_THE PROBLEM_: Restate the listing below word for word, omitting any images.

_SUPPLIED ENTRIES_:
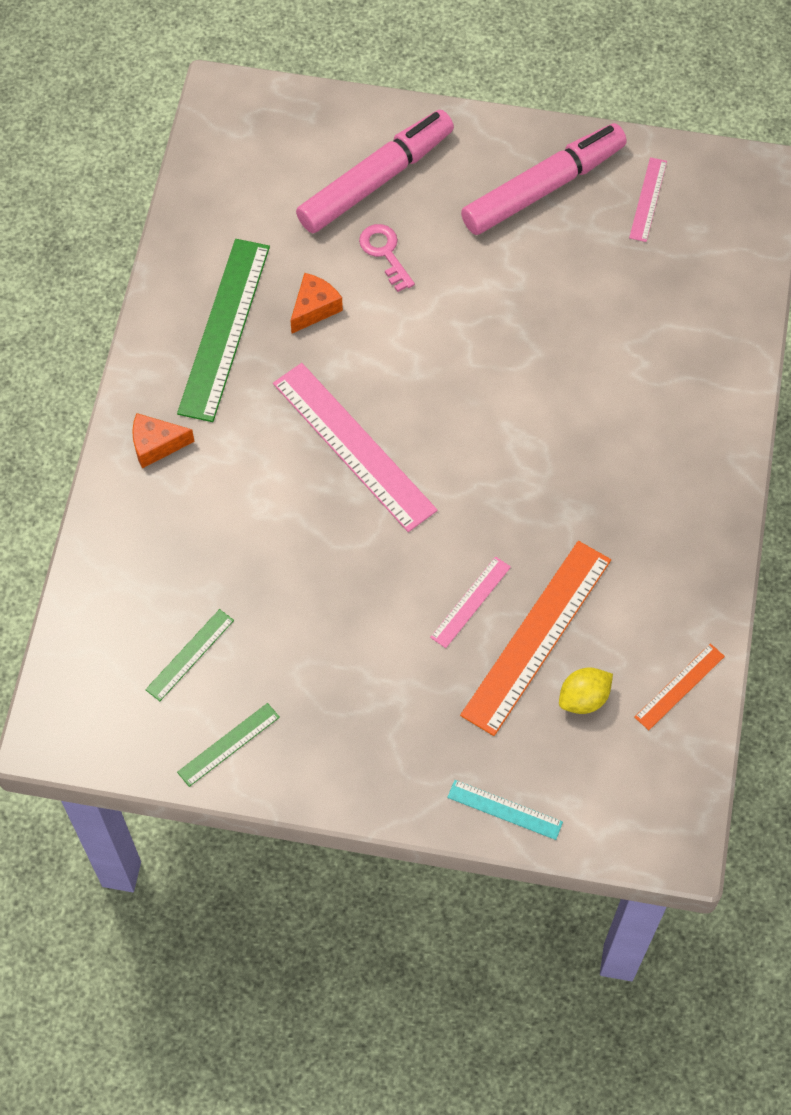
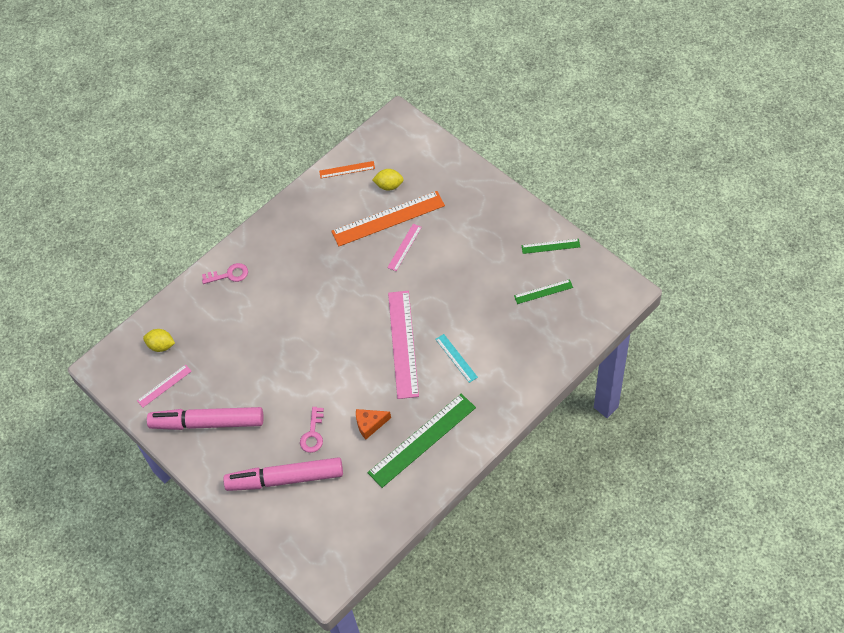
camera: 140 degrees left, 5 degrees down
(156, 445) = (496, 398): orange cheese -> none
(470, 602) = (404, 247): pink ruler -> pink ruler turned 45 degrees counterclockwise
(505, 809) = (454, 163): turquoise ruler -> turquoise ruler (456, 358)
(705, 246) = (161, 345): none -> yellow lemon
(706, 400) = (229, 275): none -> pink key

_RESULT OF THIS TASK_:
camera: 140 degrees left, 5 degrees down
(156, 445) = (496, 398): orange cheese -> none
(470, 602) = (404, 247): pink ruler -> pink ruler turned 45 degrees counterclockwise
(505, 809) = (454, 163): turquoise ruler -> turquoise ruler (456, 358)
(705, 246) = (161, 345): none -> yellow lemon
(706, 400) = (229, 275): none -> pink key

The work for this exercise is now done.